RECORD SET Start Marker

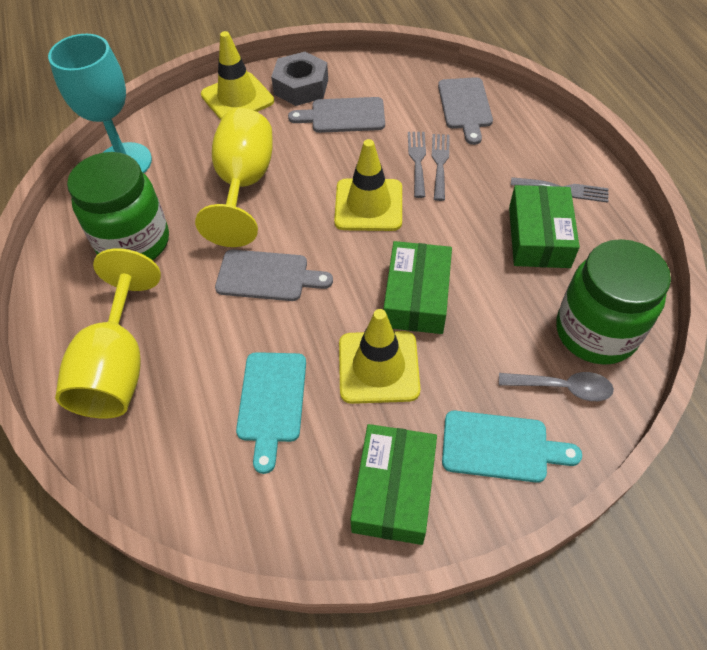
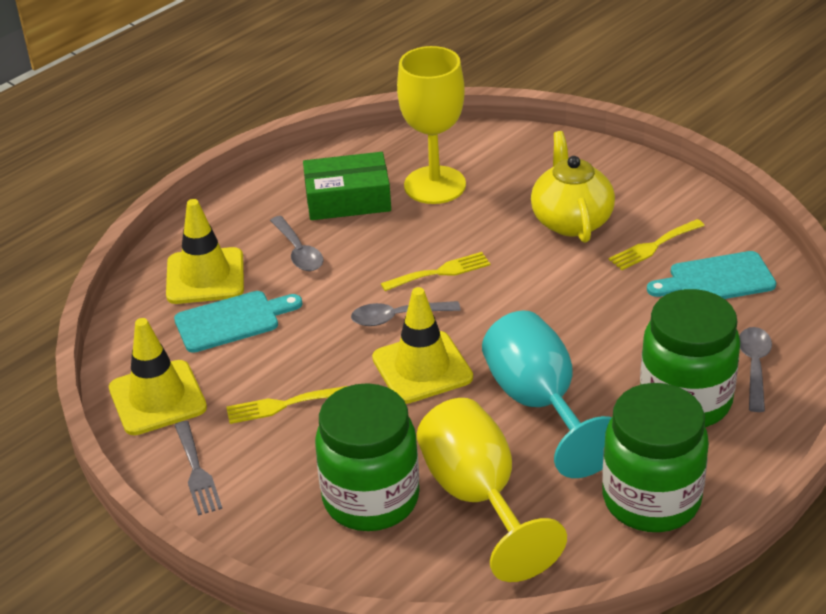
green box: 3 -> 1
green jar: 2 -> 3
grey cutting board: 3 -> 0
grey fork: 3 -> 1
grey nut: 1 -> 0
grey spoon: 1 -> 3
yellow fork: 0 -> 3
yellow teapot: 0 -> 1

RECORD SET End Marker

* _INSTRUCTIONS FOR THE TASK_
The result should be a word-for-word restatement of all the data, without images.

* _ANSWER TO THIS EXERCISE_
green box: 3 -> 1
green jar: 2 -> 3
grey cutting board: 3 -> 0
grey fork: 3 -> 1
grey nut: 1 -> 0
grey spoon: 1 -> 3
yellow fork: 0 -> 3
yellow teapot: 0 -> 1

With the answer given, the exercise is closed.